▶ _YOUR OBJECTIVE_:
Reproduce each of the following records line for line, keeping every character unchanged.

▶ _RECORD EXTRACTS_:
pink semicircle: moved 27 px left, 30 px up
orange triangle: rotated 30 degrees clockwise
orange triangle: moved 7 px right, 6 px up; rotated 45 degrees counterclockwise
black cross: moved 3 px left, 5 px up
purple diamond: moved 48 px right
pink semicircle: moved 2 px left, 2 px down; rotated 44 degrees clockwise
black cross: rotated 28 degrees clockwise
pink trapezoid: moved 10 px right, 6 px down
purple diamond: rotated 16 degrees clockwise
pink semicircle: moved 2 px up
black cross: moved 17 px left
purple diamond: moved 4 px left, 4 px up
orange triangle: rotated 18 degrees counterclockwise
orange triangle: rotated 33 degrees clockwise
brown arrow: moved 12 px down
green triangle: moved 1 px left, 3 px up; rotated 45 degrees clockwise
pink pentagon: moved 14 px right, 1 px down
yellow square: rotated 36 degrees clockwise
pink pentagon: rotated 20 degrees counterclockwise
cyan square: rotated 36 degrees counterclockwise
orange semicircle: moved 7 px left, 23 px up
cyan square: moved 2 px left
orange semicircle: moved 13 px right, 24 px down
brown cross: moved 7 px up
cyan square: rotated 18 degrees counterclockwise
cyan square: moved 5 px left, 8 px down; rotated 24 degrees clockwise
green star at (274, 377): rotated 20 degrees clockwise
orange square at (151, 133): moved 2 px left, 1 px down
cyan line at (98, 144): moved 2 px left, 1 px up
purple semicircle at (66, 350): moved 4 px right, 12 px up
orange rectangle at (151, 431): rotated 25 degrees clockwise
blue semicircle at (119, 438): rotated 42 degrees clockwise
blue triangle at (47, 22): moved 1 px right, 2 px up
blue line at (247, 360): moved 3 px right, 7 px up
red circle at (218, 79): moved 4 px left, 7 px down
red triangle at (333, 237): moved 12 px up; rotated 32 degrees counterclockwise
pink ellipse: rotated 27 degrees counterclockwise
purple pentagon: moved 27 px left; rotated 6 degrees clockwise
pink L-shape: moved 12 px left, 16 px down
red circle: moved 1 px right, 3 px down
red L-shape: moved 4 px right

▶ _EXPECTED ANSWER_:
pink semicircle: moved 27 px left, 30 px up
orange triangle: rotated 30 degrees clockwise
orange triangle: moved 7 px right, 6 px up; rotated 45 degrees counterclockwise
black cross: moved 3 px left, 5 px up
purple diamond: moved 48 px right
pink semicircle: moved 2 px left, 2 px down; rotated 44 degrees clockwise
black cross: rotated 28 degrees clockwise
pink trapezoid: moved 10 px right, 6 px down
purple diamond: rotated 16 degrees clockwise
pink semicircle: moved 2 px up
black cross: moved 17 px left
purple diamond: moved 4 px left, 4 px up
orange triangle: rotated 18 degrees counterclockwise
orange triangle: rotated 33 degrees clockwise
brown arrow: moved 12 px down
green triangle: moved 1 px left, 3 px up; rotated 45 degrees clockwise
pink pentagon: moved 14 px right, 1 px down
yellow square: rotated 36 degrees clockwise
pink pentagon: rotated 20 degrees counterclockwise
cyan square: rotated 36 degrees counterclockwise
orange semicircle: moved 7 px left, 23 px up
cyan square: moved 2 px left
orange semicircle: moved 13 px right, 24 px down
brown cross: moved 7 px up
cyan square: rotated 18 degrees counterclockwise
cyan square: moved 5 px left, 8 px down; rotated 24 degrees clockwise
green star at (274, 377): rotated 20 degrees clockwise
orange square at (151, 133): moved 2 px left, 1 px down
cyan line at (98, 144): moved 2 px left, 1 px up
purple semicircle at (66, 350): moved 4 px right, 12 px up
orange rectangle at (151, 431): rotated 25 degrees clockwise
blue semicircle at (119, 438): rotated 42 degrees clockwise
blue triangle at (47, 22): moved 1 px right, 2 px up
blue line at (247, 360): moved 3 px right, 7 px up
red circle at (218, 79): moved 4 px left, 7 px down
red triangle at (333, 237): moved 12 px up; rotated 32 degrees counterclockwise
pink ellipse: rotated 27 degrees counterclockwise
purple pentagon: moved 27 px left; rotated 6 degrees clockwise
pink L-shape: moved 12 px left, 16 px down
red circle: moved 1 px right, 3 px down
red L-shape: moved 4 px right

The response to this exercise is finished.